(Beginning of Provided information)

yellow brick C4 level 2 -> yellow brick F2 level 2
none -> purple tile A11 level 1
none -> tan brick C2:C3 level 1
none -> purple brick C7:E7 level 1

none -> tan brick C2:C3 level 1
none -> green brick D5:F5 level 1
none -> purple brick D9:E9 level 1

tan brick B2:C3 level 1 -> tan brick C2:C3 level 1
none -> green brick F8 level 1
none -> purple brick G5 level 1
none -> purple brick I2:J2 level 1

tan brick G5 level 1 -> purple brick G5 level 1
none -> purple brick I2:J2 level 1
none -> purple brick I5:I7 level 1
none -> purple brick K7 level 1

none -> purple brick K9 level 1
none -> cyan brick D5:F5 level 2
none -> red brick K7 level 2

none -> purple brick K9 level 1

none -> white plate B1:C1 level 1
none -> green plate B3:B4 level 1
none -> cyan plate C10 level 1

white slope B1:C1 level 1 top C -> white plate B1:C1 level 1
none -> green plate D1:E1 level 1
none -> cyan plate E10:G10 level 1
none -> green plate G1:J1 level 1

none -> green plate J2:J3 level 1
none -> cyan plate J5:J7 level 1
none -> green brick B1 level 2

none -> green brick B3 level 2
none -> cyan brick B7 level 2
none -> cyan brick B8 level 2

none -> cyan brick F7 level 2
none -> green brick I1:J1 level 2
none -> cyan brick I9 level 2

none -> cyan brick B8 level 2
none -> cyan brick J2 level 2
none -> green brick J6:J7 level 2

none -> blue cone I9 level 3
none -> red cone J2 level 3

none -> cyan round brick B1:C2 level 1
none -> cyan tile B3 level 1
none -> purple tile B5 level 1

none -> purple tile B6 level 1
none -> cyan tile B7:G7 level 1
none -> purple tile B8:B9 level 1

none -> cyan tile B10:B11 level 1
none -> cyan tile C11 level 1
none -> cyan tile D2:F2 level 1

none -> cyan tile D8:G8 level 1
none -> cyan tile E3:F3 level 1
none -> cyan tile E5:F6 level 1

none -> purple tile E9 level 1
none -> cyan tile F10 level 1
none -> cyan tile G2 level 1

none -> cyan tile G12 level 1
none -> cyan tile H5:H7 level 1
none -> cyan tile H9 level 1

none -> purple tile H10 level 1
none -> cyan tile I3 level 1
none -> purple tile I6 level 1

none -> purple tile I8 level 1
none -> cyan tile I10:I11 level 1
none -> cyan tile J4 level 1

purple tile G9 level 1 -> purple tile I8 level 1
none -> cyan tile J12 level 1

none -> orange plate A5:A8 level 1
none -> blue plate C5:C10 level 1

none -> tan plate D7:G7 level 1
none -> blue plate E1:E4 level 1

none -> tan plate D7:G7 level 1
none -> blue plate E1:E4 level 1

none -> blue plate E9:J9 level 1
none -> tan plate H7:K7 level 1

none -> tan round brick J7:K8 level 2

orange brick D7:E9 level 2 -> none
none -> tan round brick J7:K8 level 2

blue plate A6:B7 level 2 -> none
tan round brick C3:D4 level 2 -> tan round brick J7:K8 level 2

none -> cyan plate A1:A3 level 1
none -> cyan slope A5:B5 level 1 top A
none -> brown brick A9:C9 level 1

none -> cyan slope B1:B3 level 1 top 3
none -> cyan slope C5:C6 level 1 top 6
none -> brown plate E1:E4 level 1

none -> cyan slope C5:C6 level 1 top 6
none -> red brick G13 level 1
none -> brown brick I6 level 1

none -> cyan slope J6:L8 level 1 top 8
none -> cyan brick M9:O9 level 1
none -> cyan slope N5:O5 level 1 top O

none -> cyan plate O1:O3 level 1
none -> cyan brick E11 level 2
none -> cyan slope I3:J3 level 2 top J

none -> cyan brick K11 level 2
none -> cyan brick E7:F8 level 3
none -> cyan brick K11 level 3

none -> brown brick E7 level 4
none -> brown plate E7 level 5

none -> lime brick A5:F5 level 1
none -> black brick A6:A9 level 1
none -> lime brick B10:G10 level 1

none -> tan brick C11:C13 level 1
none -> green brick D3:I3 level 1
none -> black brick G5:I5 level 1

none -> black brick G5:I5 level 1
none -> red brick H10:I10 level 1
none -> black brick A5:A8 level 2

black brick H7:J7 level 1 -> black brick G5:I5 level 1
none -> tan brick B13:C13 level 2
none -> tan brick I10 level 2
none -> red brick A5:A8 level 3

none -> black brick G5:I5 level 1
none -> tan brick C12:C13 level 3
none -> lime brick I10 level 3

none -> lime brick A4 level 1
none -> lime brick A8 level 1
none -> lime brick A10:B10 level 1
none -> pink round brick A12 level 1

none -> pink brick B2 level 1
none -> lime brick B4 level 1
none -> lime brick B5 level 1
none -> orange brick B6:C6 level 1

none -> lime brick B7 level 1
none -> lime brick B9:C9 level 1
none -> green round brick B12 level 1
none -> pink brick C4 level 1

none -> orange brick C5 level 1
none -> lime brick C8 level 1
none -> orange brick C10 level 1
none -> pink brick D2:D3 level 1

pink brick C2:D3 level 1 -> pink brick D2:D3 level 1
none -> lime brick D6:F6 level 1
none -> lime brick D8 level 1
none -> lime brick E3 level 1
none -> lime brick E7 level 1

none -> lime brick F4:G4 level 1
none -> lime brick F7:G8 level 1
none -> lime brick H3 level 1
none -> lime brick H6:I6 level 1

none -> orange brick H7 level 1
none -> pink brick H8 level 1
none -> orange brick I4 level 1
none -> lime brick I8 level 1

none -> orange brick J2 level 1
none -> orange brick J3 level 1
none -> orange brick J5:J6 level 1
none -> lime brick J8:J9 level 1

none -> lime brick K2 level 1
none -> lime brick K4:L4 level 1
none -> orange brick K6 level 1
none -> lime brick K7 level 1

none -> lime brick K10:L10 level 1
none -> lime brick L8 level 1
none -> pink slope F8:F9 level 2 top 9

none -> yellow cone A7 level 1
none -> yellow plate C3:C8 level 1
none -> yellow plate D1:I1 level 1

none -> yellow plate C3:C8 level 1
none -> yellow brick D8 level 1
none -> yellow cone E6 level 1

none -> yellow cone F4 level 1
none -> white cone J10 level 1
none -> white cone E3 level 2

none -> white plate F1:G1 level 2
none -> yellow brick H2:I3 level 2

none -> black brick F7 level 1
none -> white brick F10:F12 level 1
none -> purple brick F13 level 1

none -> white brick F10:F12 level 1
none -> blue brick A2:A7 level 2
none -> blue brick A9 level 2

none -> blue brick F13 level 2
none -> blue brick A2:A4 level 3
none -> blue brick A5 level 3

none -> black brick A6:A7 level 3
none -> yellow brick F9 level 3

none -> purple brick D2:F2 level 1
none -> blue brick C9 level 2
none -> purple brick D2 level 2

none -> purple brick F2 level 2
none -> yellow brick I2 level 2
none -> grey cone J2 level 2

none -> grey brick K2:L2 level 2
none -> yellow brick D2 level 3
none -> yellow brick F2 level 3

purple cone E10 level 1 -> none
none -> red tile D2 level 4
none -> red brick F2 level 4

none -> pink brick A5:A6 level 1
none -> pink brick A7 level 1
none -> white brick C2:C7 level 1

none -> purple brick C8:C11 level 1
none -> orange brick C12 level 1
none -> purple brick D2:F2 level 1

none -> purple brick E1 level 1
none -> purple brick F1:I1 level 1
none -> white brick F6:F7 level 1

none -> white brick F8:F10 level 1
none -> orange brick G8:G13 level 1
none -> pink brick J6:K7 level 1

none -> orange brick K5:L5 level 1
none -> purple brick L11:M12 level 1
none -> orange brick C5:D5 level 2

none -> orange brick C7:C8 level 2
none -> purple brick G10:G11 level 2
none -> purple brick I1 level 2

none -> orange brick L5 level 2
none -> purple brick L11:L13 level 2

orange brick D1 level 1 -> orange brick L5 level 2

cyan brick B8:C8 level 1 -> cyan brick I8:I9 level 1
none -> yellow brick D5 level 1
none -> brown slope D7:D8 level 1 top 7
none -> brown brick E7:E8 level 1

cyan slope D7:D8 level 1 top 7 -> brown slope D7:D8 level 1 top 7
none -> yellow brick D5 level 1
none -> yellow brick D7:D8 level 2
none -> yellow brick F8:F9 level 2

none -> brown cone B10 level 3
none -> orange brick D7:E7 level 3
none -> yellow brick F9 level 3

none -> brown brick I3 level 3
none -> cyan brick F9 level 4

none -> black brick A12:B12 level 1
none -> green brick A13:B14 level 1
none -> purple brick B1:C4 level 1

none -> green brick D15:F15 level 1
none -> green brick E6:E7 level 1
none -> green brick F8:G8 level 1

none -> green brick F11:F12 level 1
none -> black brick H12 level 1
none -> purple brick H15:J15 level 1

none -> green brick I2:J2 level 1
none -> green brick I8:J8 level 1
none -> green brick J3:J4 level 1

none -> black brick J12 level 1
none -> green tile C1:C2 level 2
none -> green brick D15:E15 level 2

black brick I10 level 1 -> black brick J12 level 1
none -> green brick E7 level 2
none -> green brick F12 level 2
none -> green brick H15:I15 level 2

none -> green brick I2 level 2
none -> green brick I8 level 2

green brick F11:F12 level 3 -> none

(End of Provided information)

*What you need to do*
From the line that has "none -> orange brick C7:C8 level 2" through the line that has "orange brick D1", copy every line exactly as it appears above, and leave out all others.

*Response to the task*
none -> orange brick C7:C8 level 2
none -> purple brick G10:G11 level 2
none -> purple brick I1 level 2

none -> orange brick L5 level 2
none -> purple brick L11:L13 level 2

orange brick D1 level 1 -> orange brick L5 level 2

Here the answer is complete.